HOW TO COMPLETE THIS TASK => Please output exactly the part of the records below that opens with the line containing "(613, 213) = (194, 179): turquoise" and closes with the line containing "(96, 383) = (192, 142): grey", both lines included, and nothing else.

EXCERPTED RECORDS =>

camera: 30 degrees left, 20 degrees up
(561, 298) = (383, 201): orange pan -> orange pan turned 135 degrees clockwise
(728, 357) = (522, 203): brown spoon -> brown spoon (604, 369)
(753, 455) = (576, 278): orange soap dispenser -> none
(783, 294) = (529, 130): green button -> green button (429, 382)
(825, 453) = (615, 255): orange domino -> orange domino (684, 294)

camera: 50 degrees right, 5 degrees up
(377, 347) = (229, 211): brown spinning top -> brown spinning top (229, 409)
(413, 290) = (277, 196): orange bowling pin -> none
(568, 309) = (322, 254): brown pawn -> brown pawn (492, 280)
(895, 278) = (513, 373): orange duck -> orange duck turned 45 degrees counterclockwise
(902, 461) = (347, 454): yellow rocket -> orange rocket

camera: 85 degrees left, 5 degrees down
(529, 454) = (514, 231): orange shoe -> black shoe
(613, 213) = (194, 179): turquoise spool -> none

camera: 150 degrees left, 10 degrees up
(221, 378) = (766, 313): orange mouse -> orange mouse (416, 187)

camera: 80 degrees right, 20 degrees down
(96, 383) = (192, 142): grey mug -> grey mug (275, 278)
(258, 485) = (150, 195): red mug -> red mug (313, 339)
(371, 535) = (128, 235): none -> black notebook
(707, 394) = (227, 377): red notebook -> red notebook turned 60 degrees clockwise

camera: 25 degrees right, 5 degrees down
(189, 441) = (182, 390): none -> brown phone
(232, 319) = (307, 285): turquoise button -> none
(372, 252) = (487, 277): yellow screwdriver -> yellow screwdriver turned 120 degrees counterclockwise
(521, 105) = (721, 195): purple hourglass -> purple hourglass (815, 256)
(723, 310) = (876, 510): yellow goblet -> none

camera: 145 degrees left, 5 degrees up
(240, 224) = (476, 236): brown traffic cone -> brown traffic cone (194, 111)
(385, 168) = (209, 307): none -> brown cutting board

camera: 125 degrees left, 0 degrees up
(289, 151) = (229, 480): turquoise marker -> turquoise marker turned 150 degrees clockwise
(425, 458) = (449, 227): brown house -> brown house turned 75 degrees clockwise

ANSWER SPACE =>
(613, 213) = (194, 179): turquoise spool -> none

camera: 150 degrees left, 10 degrees up
(221, 378) = (766, 313): orange mouse -> orange mouse (416, 187)

camera: 80 degrees right, 20 degrees down
(96, 383) = (192, 142): grey mug -> grey mug (275, 278)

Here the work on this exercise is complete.